> _Data extract_
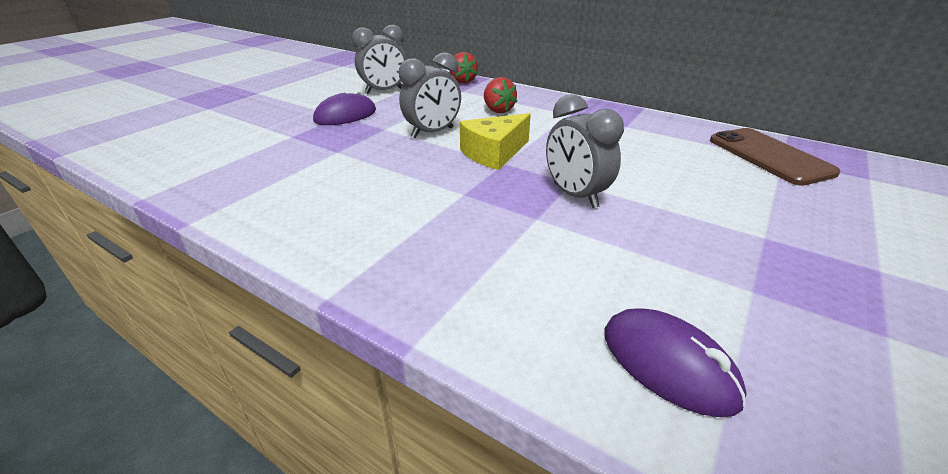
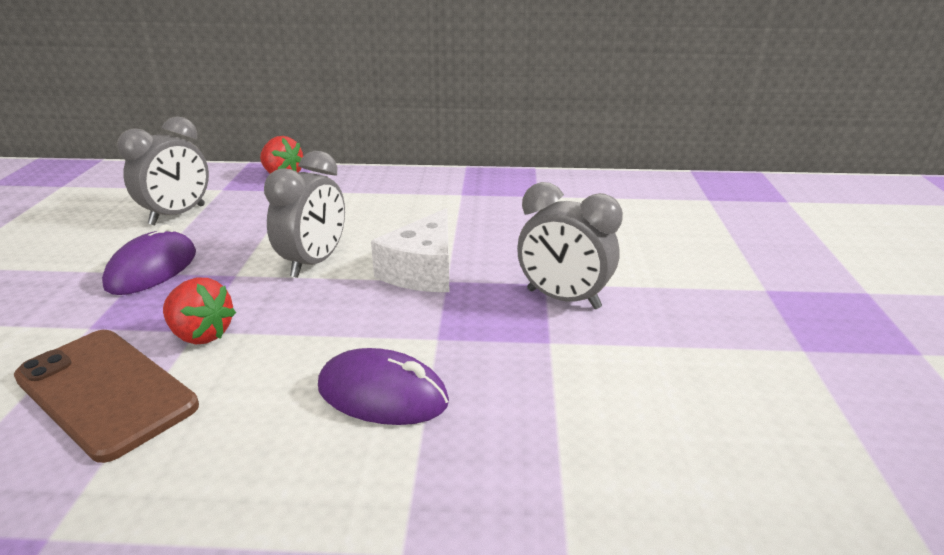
camera: 30 degrees left, 5 degrees down
(494, 153) = (422, 271): yellow cheese -> white cheese
(498, 110) = (371, 209): red strawberry -> red strawberry (201, 334)
(668, 365) = (810, 458): purple mouse -> purple mouse (382, 395)
(769, 156) = (695, 198): brown phone -> brown phone (105, 392)

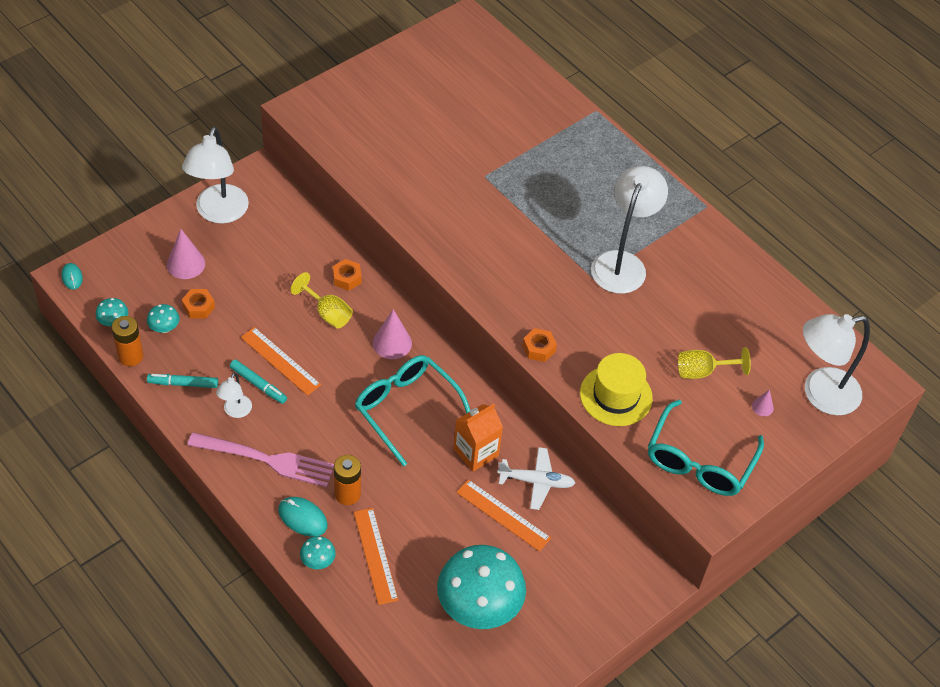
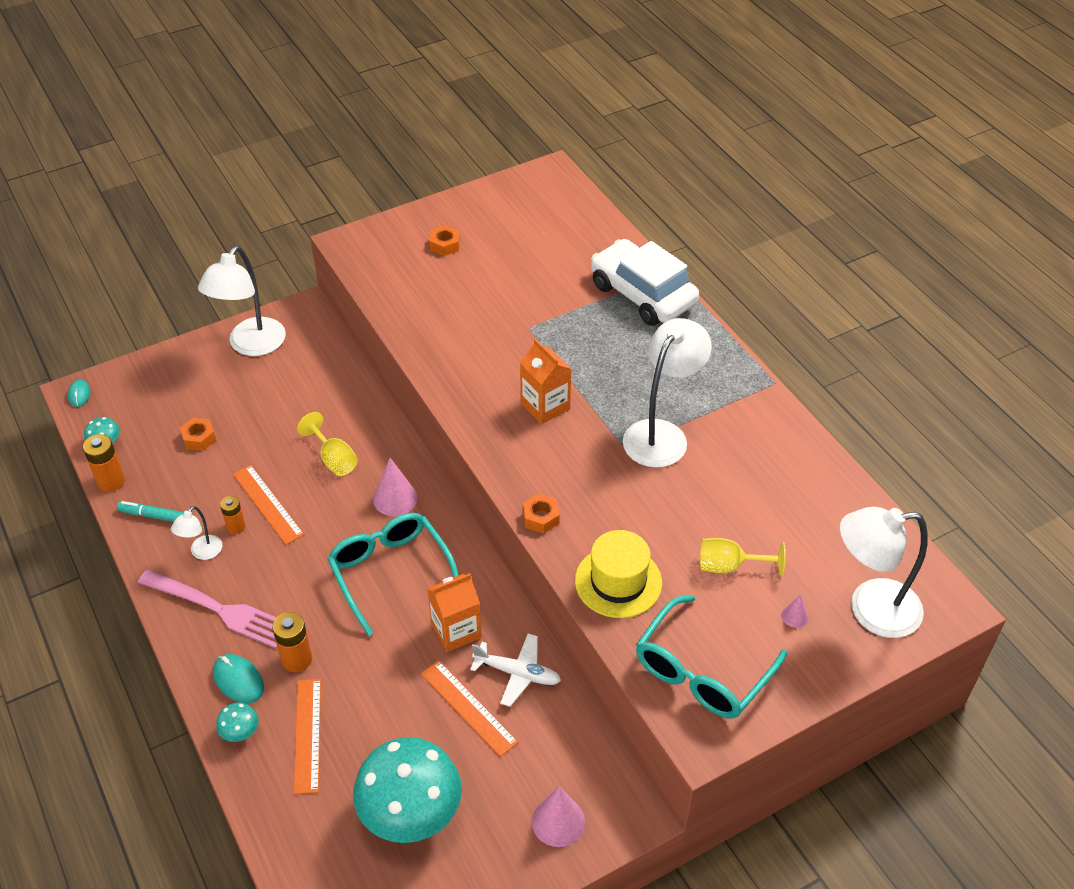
camera: 15 degrees right, 5 degrees down
(164, 328) = (156, 456): turquoise mushroom -> none
(186, 264) = (200, 393): pink cone -> pink cone (558, 821)
(258, 384) = (236, 526): turquoise marker -> orange battery
(347, 278) = (366, 425): orange nut -> orange nut (445, 245)
(517, 248) = (545, 406): none -> orange carton
(576, 134) = (642, 294): none -> white car

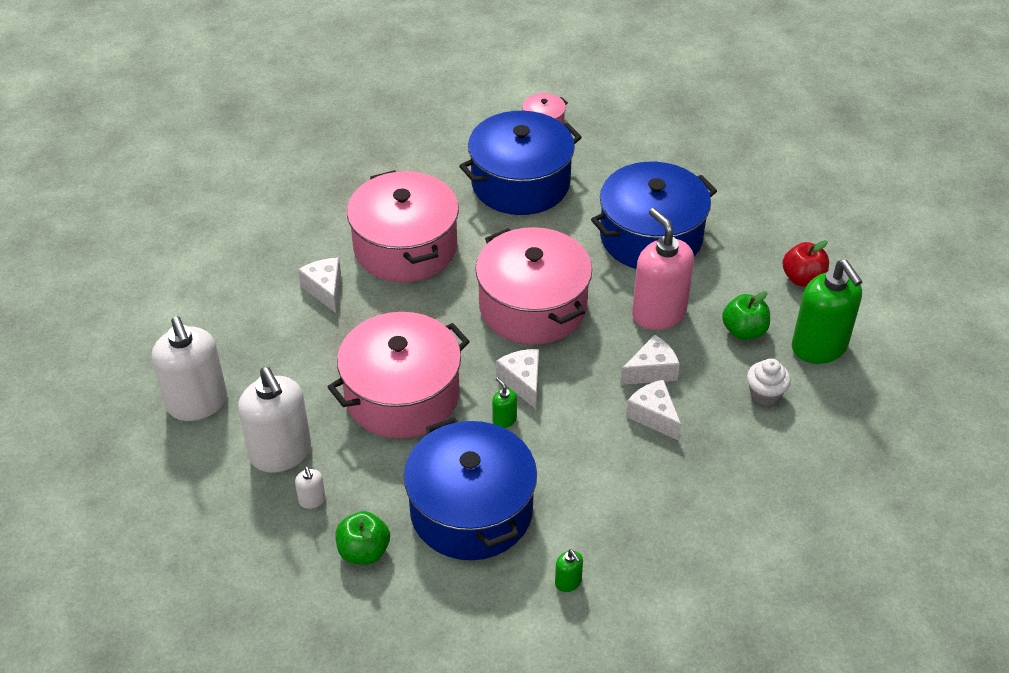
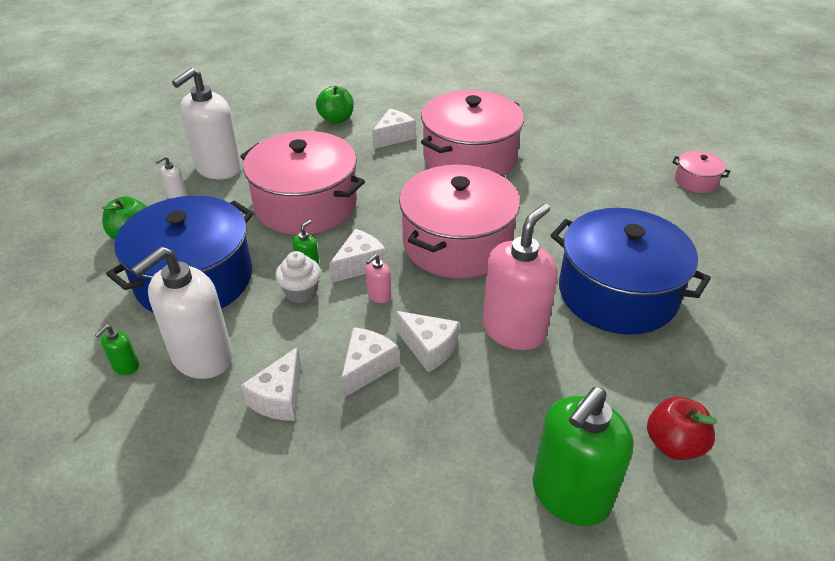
camera: 65 degrees right, 5 degrees down
(197, 403) = (249, 122): white soap dispenser -> white soap dispenser (202, 357)
(520, 183) = (604, 191): blue pot -> none
(572, 382) = (379, 296): none -> pink soap dispenser
(659, 480) = (279, 397): none -> white cheese
(744, 331) = (541, 410): green apple -> green apple (336, 119)
(765, 394) = (454, 458): white cupcake -> white cupcake (301, 292)

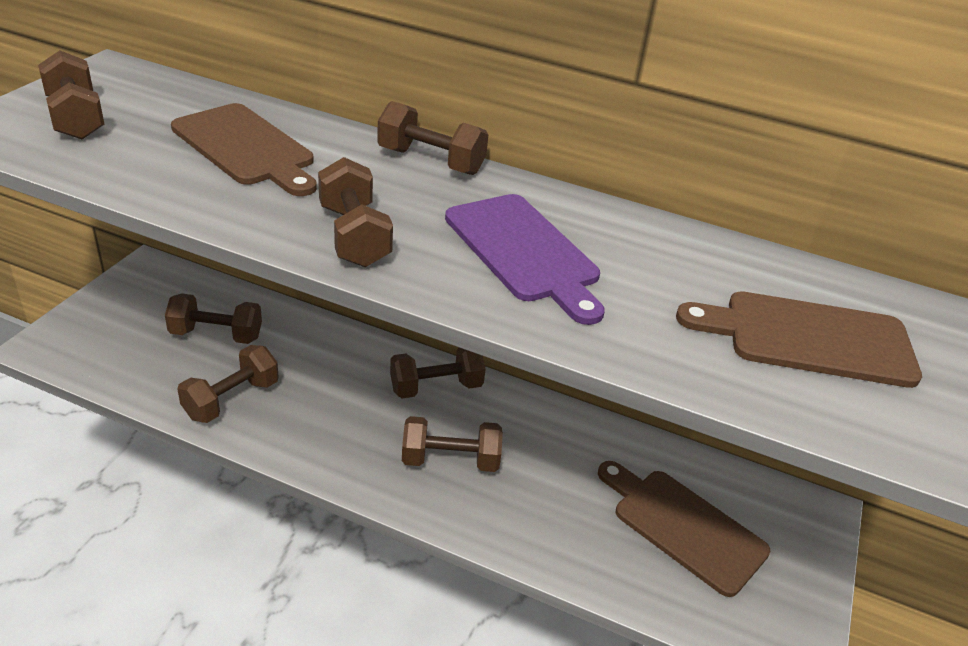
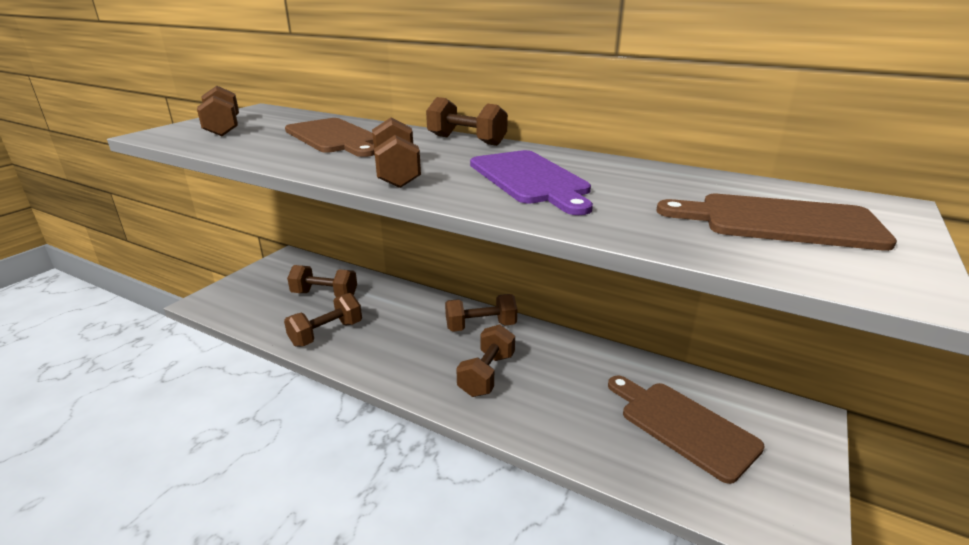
camera: 10 degrees right, 10 degrees down
(450, 460) = (487, 374): brown dumbbell -> brown dumbbell turned 75 degrees counterclockwise

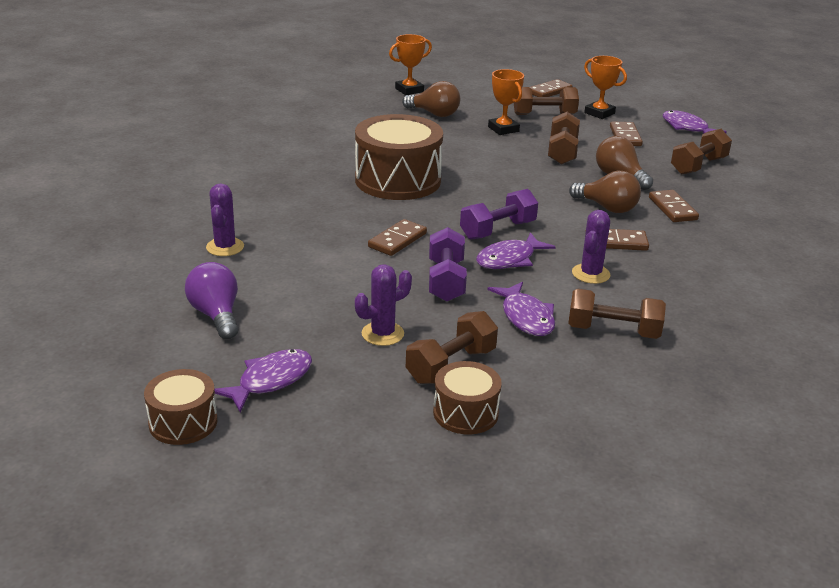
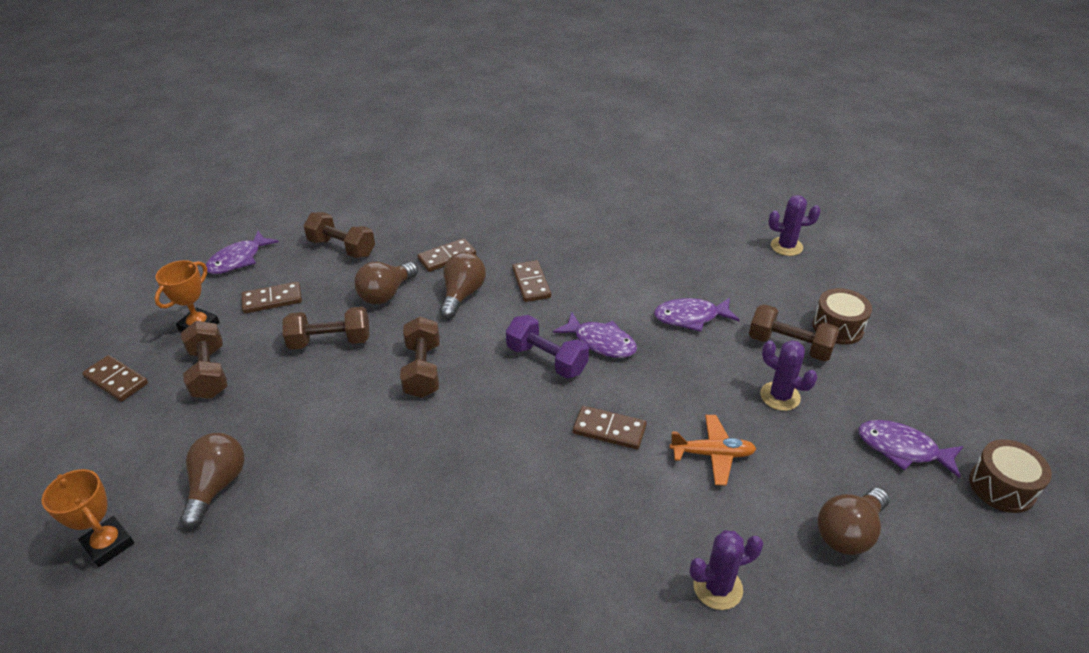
camera: 105 degrees left, 10 degrees up
(216, 315) = (848, 532): purple light bulb -> brown light bulb
(340, 278) = (712, 454): none -> orange plane
(398, 180) = (459, 469): brown drum -> none
(446, 281) = (666, 375): purple dumbbell -> none
(503, 129) = (267, 402): orange trophy -> none
(526, 317) = (690, 317): purple fish -> purple fish turned 150 degrees counterclockwise
(590, 274) = (597, 291): purple cactus -> purple cactus (786, 246)
(613, 331) = (677, 271): brown dumbbell -> brown dumbbell (423, 370)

> _Problem to solve_
Give the listing again, exactly as it appears, but without its images.

> _Task result_
camera: 30 degrees left, 5 degrees down
(494, 153) = (422, 271): yellow cheese -> white cheese
(498, 110) = (371, 209): red strawberry -> red strawberry (201, 334)
(668, 365) = (810, 458): purple mouse -> purple mouse (382, 395)
(769, 156) = (695, 198): brown phone -> brown phone (105, 392)

camera: 15 degrees right, 5 degrees down
(164, 328) = (156, 456): turquoise mushroom -> none
(186, 264) = (200, 393): pink cone -> pink cone (558, 821)
(258, 384) = (236, 526): turquoise marker -> orange battery
(347, 278) = (366, 425): orange nut -> orange nut (445, 245)
(517, 248) = (545, 406): none -> orange carton
(576, 134) = (642, 294): none -> white car

camera: 65 degrees right, 5 degrees down
(197, 403) = (249, 122): white soap dispenser -> white soap dispenser (202, 357)
(520, 183) = (604, 191): blue pot -> none
(572, 382) = (379, 296): none -> pink soap dispenser
(659, 480) = (279, 397): none -> white cheese
(744, 331) = (541, 410): green apple -> green apple (336, 119)
(765, 394) = (454, 458): white cupcake -> white cupcake (301, 292)

camera: 10 degrees right, 10 degrees down
(450, 460) = (487, 374): brown dumbbell -> brown dumbbell turned 75 degrees counterclockwise

camera: 105 degrees left, 10 degrees up
(216, 315) = (848, 532): purple light bulb -> brown light bulb
(340, 278) = (712, 454): none -> orange plane
(398, 180) = (459, 469): brown drum -> none
(446, 281) = (666, 375): purple dumbbell -> none
(503, 129) = (267, 402): orange trophy -> none
(526, 317) = (690, 317): purple fish -> purple fish turned 150 degrees counterclockwise
(590, 274) = (597, 291): purple cactus -> purple cactus (786, 246)
(613, 331) = (677, 271): brown dumbbell -> brown dumbbell (423, 370)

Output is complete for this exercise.